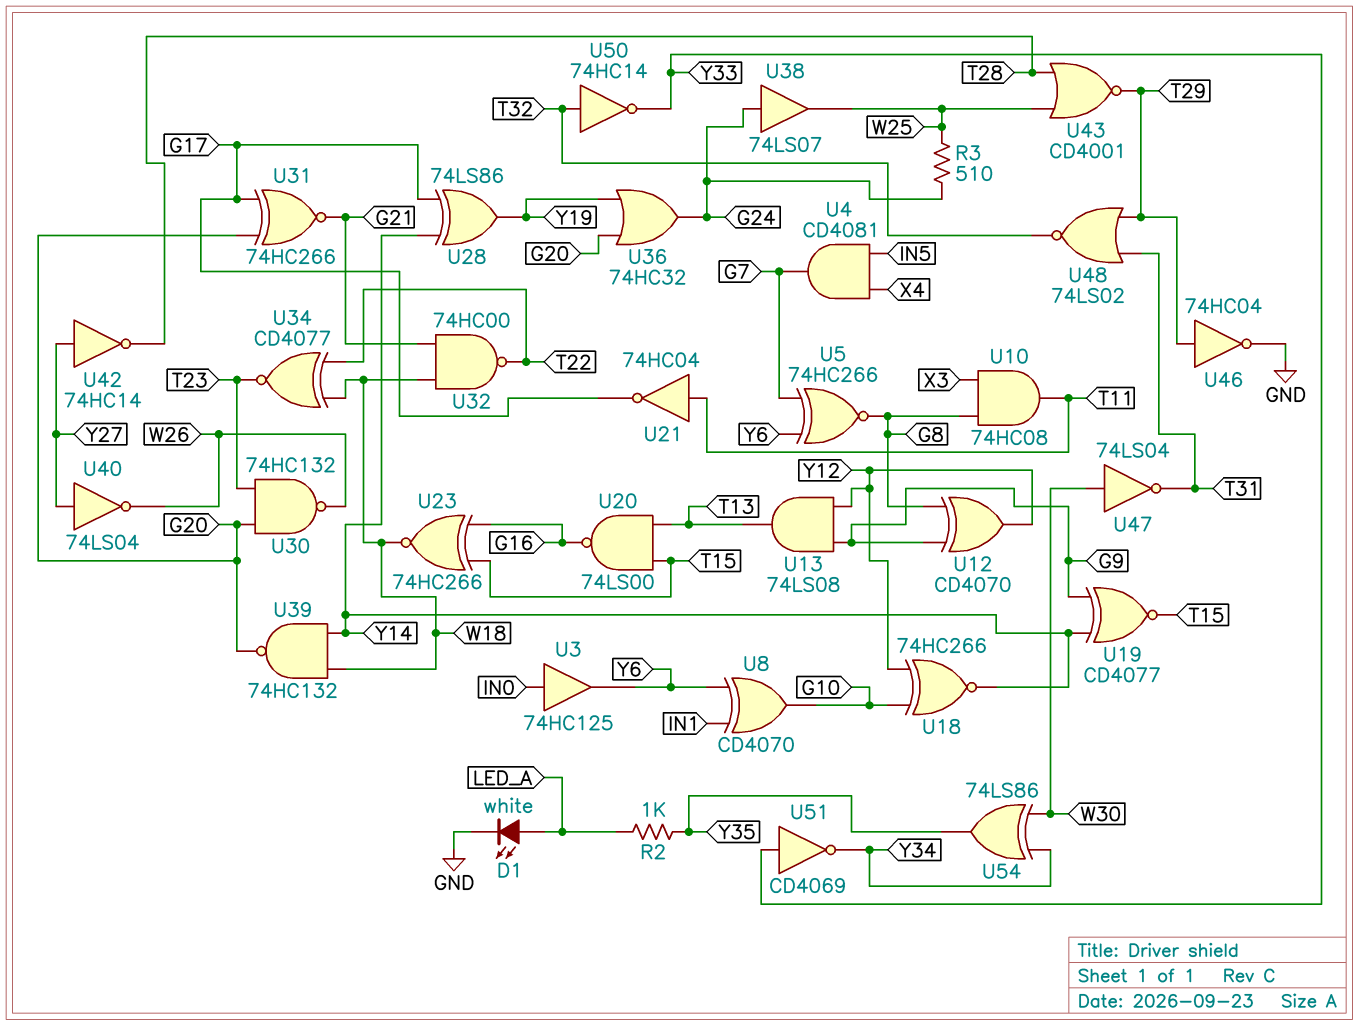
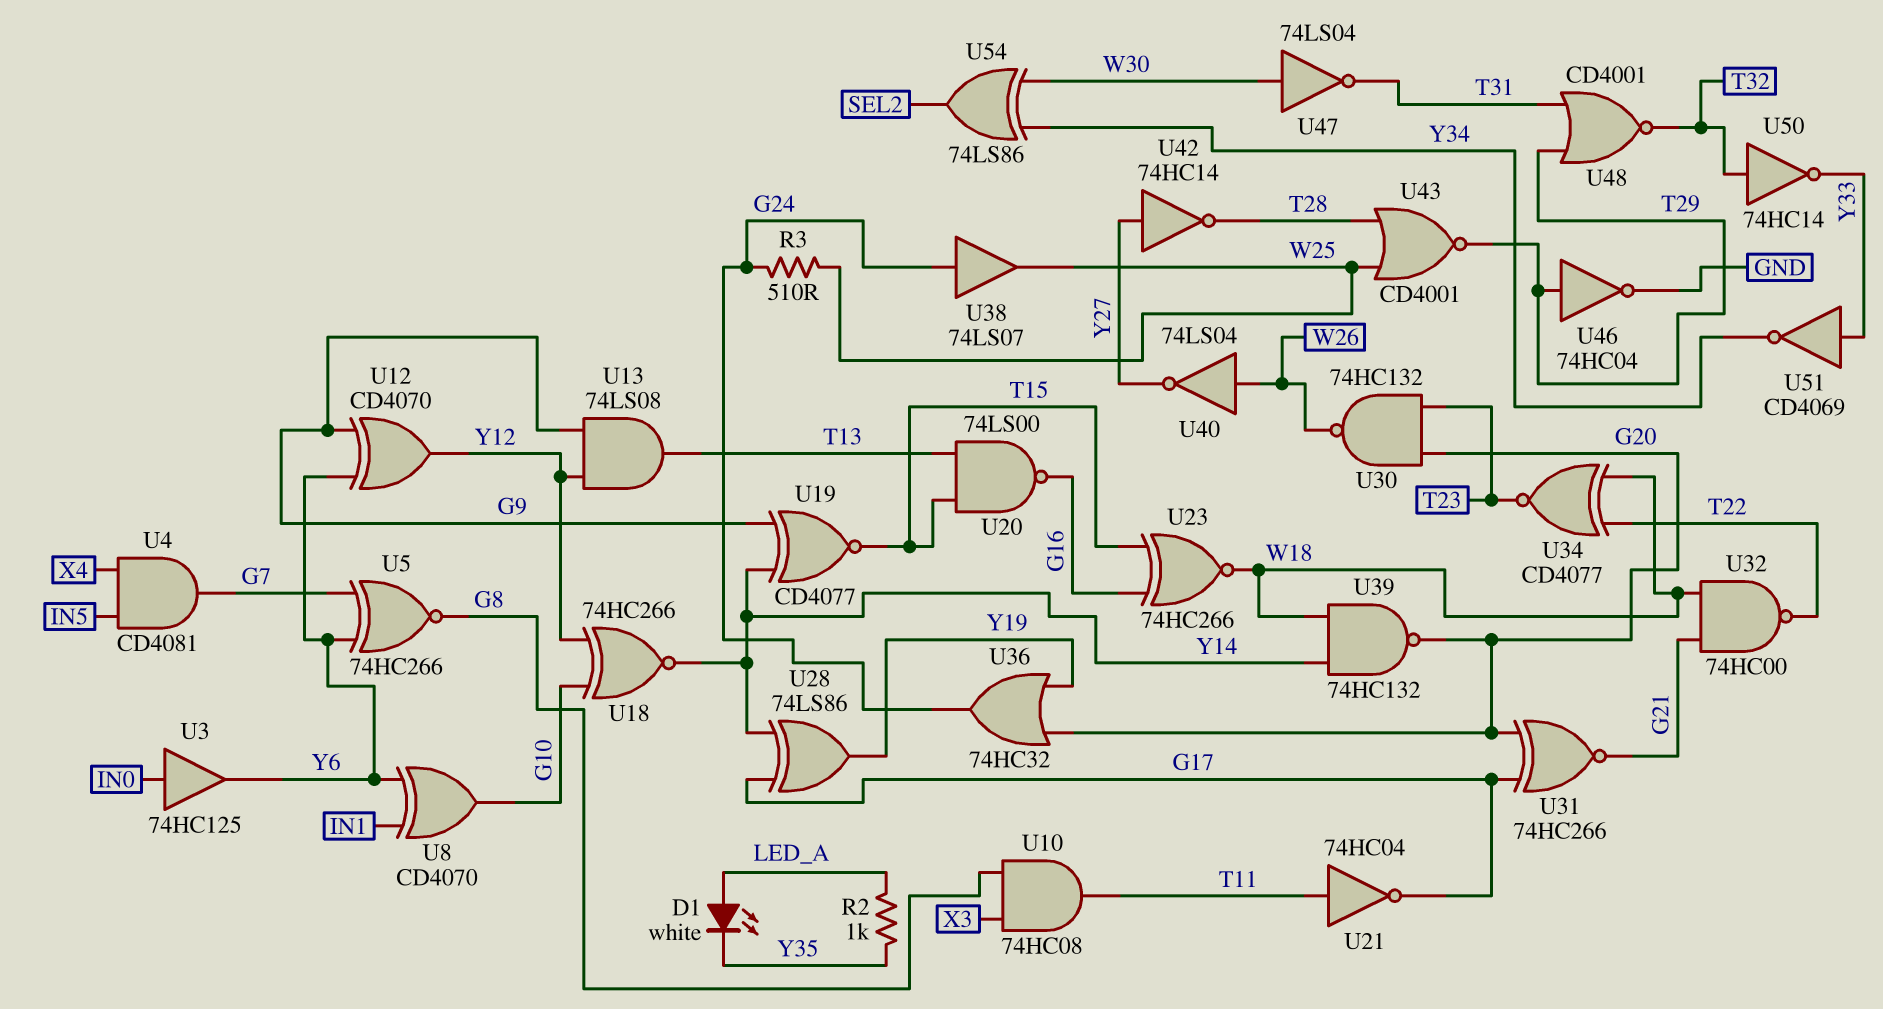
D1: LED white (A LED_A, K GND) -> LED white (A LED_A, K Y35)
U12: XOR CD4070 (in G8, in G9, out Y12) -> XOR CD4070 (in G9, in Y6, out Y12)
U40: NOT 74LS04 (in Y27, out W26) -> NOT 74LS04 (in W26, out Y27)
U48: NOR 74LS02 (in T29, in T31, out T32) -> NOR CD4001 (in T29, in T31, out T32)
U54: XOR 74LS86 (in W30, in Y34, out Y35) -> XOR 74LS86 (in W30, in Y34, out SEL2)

---------------

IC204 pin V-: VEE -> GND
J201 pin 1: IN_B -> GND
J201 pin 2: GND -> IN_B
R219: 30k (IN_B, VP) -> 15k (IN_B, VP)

---------------

Problem to solve.
Please give back exactly the lines of this listing beginning at the line with "U12: XOR CD4070" and ending with the line with "U48: NOR 74LS02", both included, and nothing else.

Worked solution.
U12: XOR CD4070 (in G8, in G9, out Y12) -> XOR CD4070 (in G9, in Y6, out Y12)
U40: NOT 74LS04 (in Y27, out W26) -> NOT 74LS04 (in W26, out Y27)
U48: NOR 74LS02 (in T29, in T31, out T32) -> NOR CD4001 (in T29, in T31, out T32)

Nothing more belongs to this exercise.